# Records for the exercise
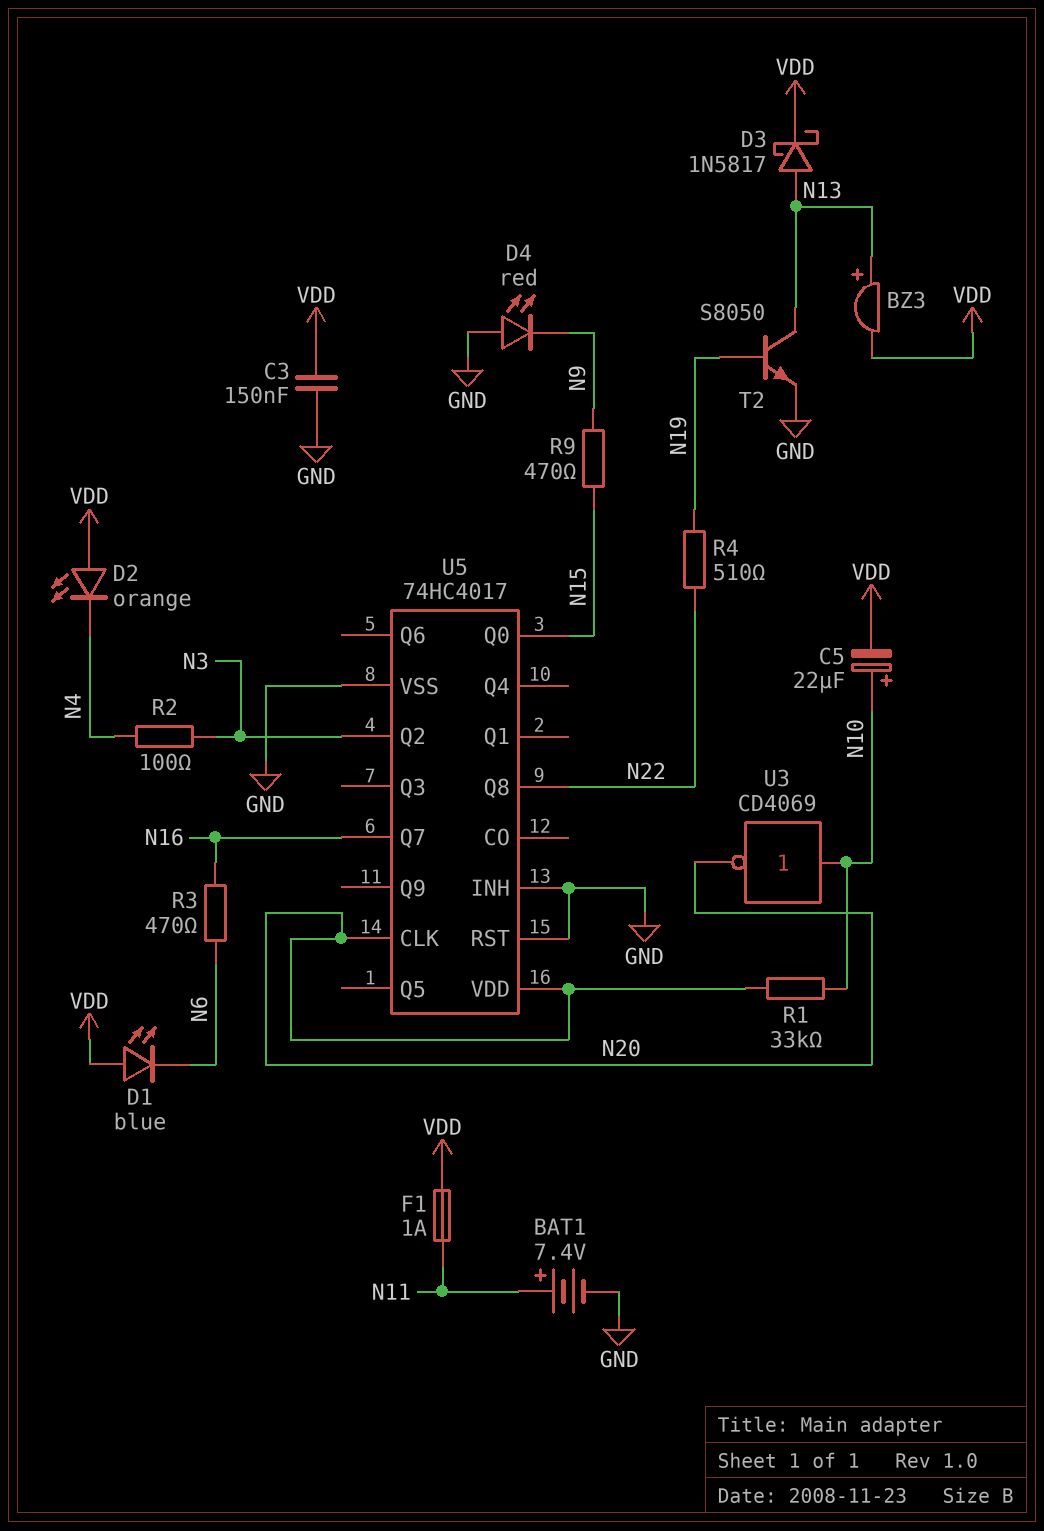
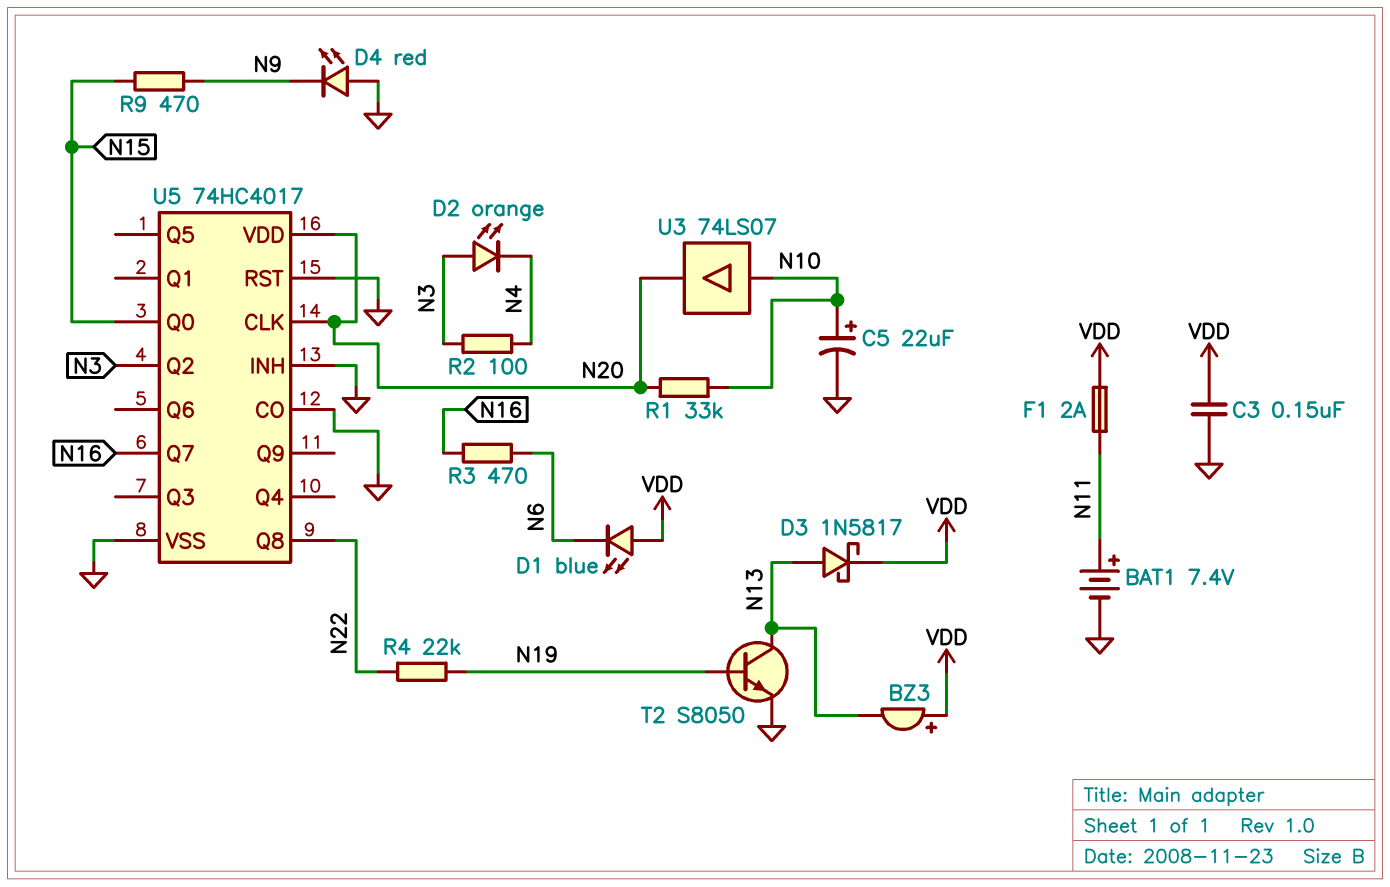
BZ3: buzzer (plus N13, minus VDD) -> buzzer (plus VDD, minus N13)
C5: 22uF (plus N10, minus VDD) -> 22uF (plus N10, minus GND)
D2: LED orange (A VDD, K N4) -> LED orange (A N3, K N4)
F1: 1A (N11, VDD) -> 2A (N11, VDD)
R4: 510 (N19, N22) -> 22k (N19, N22)
U3: NOT CD4069 (in N10, out N20) -> buffer 74LS07 (in N10, out N20)
U5 pin CO: none -> GND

# Exercise aim
The output should consist of the records above, reproduced exactly, without pictures.

# Output below
BZ3: buzzer (plus N13, minus VDD) -> buzzer (plus VDD, minus N13)
C5: 22uF (plus N10, minus VDD) -> 22uF (plus N10, minus GND)
D2: LED orange (A VDD, K N4) -> LED orange (A N3, K N4)
F1: 1A (N11, VDD) -> 2A (N11, VDD)
R4: 510 (N19, N22) -> 22k (N19, N22)
U3: NOT CD4069 (in N10, out N20) -> buffer 74LS07 (in N10, out N20)
U5 pin CO: none -> GND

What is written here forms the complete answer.